Only a slice of the listing below is wanted. Retype the lines from the one containing "lime plate E6" through the one containing "orange brick E7:F7", exactly, both ends included.

§ **Input material**:

[Start of Attachment]

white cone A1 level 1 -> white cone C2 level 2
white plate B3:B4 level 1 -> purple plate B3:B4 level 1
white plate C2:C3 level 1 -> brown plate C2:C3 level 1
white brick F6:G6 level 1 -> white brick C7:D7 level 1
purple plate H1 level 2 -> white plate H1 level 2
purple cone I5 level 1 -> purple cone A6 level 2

[End of Attachment]
[Start of Attachment]

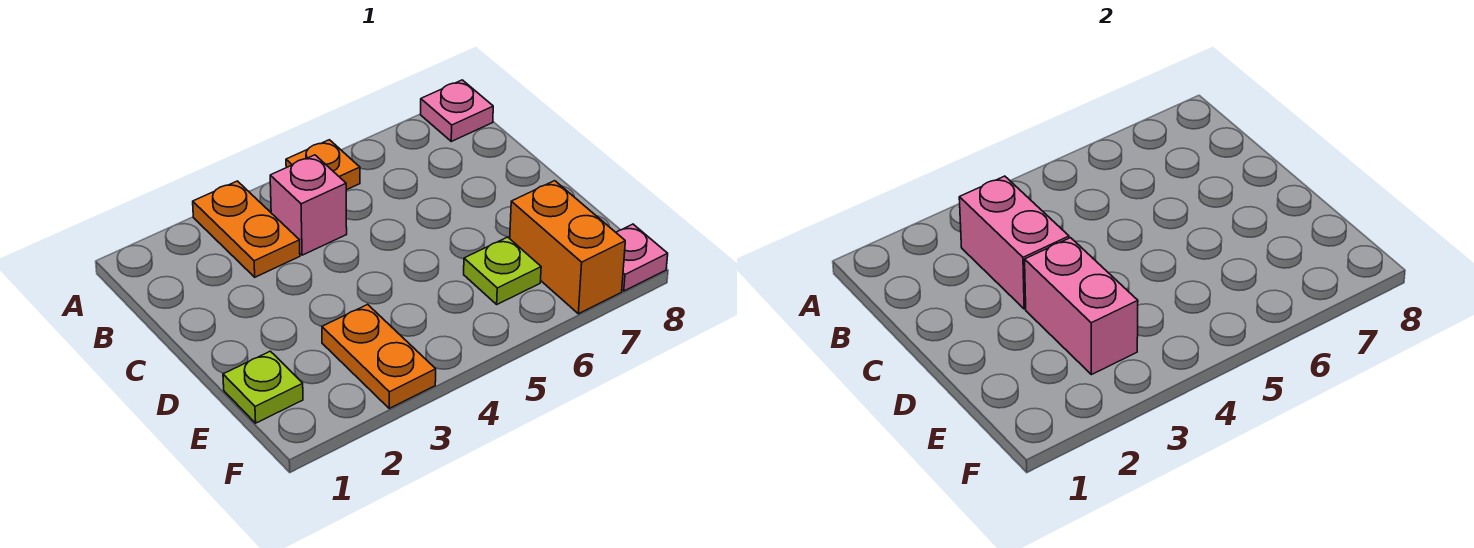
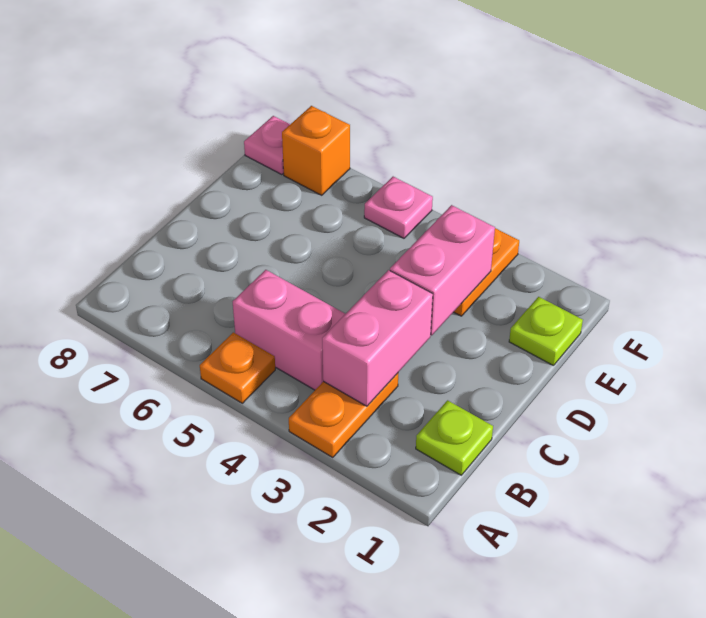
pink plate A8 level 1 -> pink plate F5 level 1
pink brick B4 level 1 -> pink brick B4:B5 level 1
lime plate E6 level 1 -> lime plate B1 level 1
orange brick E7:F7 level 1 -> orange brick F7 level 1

[End of Attachment]

§ **Written answer**:
lime plate E6 level 1 -> lime plate B1 level 1
orange brick E7:F7 level 1 -> orange brick F7 level 1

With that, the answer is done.